[Coordinate-based object records]
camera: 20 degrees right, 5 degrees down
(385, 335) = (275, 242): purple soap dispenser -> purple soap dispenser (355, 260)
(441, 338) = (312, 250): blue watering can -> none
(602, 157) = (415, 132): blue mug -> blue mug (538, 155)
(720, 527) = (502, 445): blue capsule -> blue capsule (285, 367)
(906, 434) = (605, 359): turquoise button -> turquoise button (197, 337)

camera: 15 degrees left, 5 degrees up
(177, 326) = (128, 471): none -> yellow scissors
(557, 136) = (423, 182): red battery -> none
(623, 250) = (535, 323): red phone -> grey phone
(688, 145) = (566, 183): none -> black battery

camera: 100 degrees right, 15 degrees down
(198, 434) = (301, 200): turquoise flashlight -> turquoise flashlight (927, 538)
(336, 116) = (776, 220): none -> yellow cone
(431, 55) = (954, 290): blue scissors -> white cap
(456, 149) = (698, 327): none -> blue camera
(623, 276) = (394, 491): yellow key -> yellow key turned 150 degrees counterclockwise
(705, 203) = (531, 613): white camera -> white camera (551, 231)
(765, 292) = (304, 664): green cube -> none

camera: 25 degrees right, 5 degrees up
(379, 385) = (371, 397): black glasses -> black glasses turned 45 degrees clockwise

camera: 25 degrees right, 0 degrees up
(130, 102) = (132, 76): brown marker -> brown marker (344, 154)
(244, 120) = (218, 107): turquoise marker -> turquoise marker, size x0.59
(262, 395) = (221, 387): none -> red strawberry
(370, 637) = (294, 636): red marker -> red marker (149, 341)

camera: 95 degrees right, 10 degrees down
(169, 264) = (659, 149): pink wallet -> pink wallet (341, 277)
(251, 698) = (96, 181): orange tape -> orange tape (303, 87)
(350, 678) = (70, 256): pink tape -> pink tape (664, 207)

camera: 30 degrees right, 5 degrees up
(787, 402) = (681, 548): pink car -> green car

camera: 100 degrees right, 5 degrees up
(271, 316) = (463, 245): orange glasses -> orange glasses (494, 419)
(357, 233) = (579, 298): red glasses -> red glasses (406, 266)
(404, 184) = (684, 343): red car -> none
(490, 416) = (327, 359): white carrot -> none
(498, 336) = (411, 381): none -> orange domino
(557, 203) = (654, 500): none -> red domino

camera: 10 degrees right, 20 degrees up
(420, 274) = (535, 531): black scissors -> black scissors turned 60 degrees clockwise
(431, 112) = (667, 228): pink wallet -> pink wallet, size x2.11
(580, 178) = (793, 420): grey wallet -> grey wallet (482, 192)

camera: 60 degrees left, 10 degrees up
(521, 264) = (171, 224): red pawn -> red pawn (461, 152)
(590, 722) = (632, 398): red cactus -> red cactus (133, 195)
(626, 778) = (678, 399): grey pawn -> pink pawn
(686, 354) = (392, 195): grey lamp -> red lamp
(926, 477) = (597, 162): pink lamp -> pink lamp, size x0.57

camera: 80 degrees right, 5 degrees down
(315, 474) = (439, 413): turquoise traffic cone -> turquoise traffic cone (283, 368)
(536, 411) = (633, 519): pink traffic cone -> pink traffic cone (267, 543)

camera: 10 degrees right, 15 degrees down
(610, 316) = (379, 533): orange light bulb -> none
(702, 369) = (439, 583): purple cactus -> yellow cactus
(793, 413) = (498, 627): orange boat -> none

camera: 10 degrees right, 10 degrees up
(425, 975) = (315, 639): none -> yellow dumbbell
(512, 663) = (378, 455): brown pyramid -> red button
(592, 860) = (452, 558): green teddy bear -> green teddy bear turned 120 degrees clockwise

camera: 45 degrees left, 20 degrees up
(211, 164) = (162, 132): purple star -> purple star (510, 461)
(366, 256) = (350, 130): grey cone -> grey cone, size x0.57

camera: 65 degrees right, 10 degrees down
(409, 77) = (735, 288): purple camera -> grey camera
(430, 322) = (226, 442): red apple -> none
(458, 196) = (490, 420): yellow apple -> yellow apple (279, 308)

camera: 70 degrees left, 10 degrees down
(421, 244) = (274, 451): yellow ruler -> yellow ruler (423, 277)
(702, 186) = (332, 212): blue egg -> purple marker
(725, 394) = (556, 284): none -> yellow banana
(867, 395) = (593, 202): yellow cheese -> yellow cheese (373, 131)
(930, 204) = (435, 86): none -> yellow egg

Problem details:
Set apart and copy each line of the records that holds the word "pawn".

Solution:
(521, 264) = (171, 224): red pawn -> red pawn (461, 152)
(626, 778) = (678, 399): grey pawn -> pink pawn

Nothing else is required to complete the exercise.